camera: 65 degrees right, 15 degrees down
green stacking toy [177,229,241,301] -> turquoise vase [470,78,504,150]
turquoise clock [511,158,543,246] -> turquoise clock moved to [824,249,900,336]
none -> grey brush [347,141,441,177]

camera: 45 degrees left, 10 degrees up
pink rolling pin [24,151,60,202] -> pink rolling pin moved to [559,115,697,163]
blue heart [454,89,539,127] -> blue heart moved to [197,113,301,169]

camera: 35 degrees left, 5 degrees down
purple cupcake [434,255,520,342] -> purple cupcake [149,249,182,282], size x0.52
▬▬▬▬▬▬▬▬▬▬
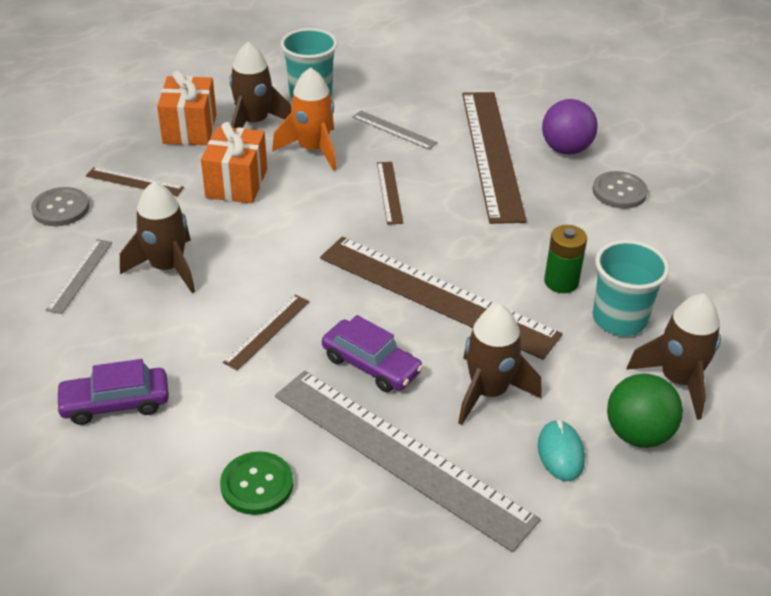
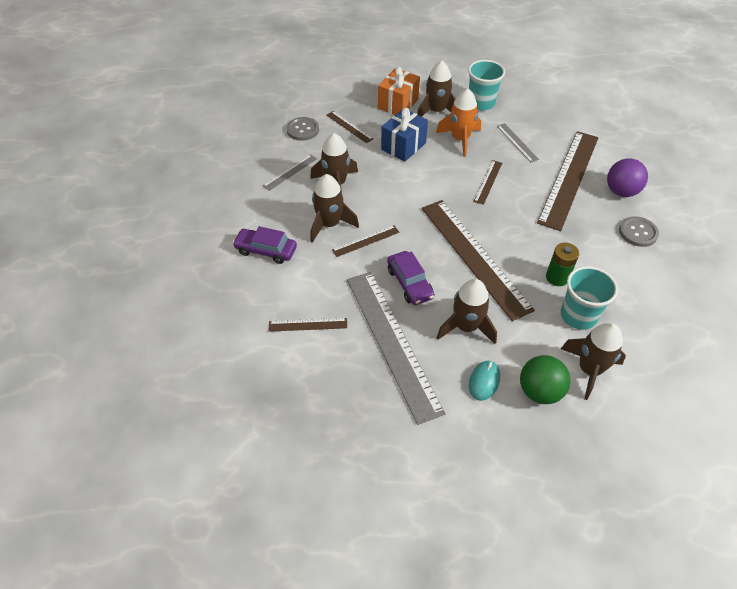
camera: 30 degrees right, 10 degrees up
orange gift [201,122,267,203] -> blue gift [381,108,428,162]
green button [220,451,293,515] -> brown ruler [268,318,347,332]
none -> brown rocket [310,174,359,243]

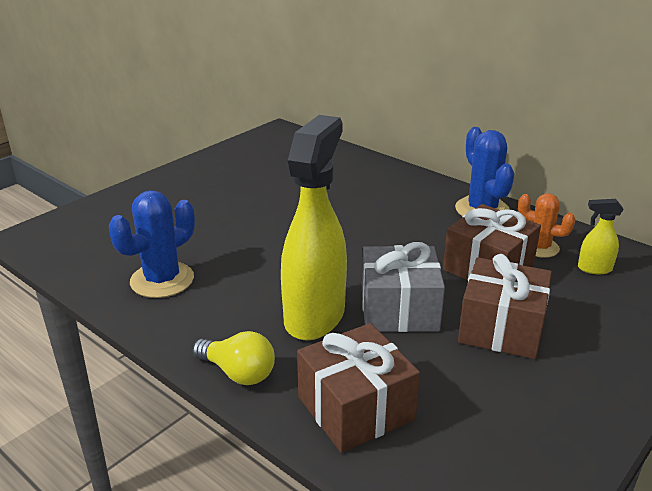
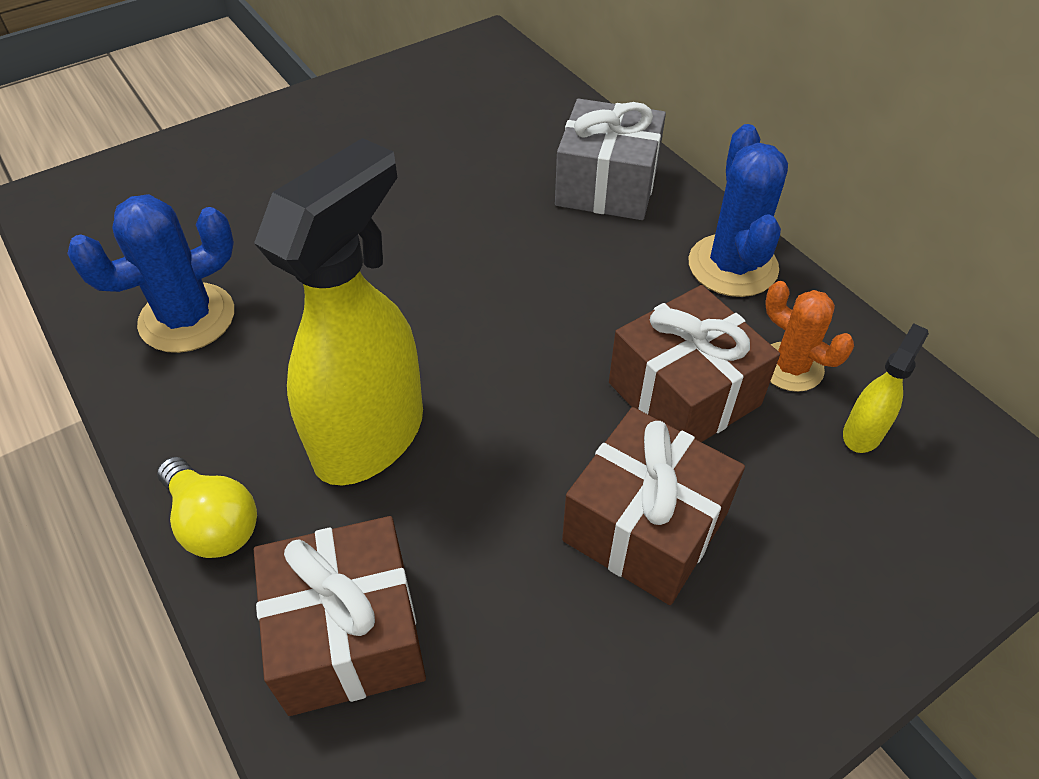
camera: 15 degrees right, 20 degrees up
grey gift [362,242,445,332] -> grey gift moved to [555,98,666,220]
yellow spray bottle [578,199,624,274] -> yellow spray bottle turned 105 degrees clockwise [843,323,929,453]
▬▬▬▬▬▬▬▬▬▬
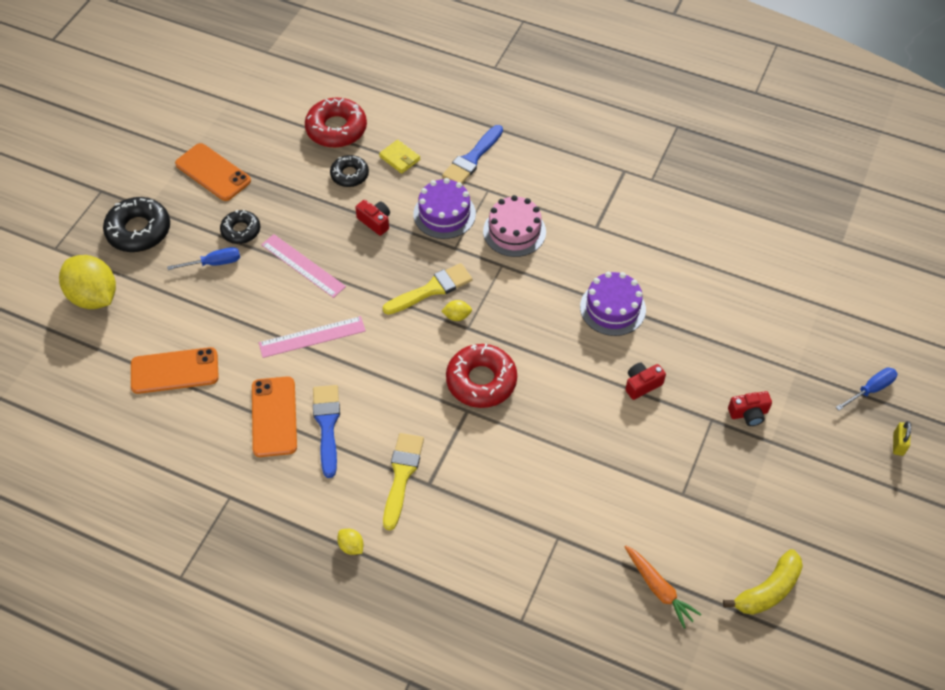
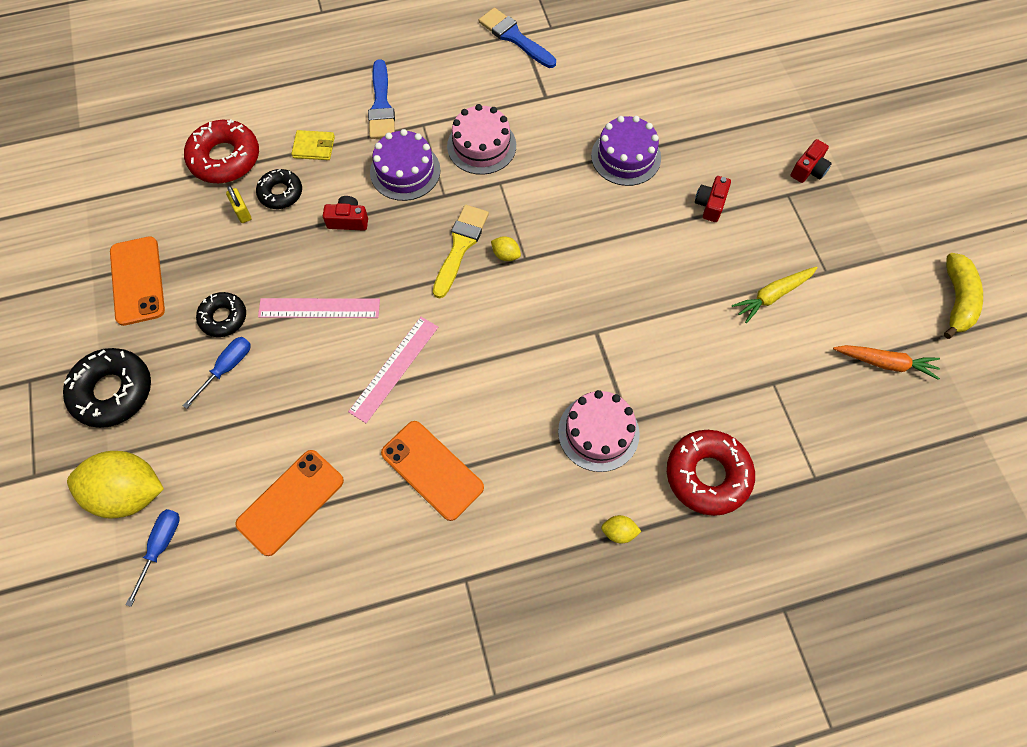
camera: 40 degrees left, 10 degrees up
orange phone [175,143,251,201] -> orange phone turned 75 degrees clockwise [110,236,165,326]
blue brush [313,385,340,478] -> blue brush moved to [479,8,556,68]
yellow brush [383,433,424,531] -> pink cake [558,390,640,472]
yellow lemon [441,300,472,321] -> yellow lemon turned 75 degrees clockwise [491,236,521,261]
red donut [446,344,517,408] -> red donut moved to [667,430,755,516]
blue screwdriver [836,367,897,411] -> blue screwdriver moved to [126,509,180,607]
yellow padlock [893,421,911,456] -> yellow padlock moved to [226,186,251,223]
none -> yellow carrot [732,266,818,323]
▬▬▬▬▬▬▬▬▬▬
## [THE TASK]
The answer should be one number: how many lines in the listing above contain "orange".

## [FINISHED TASK]
2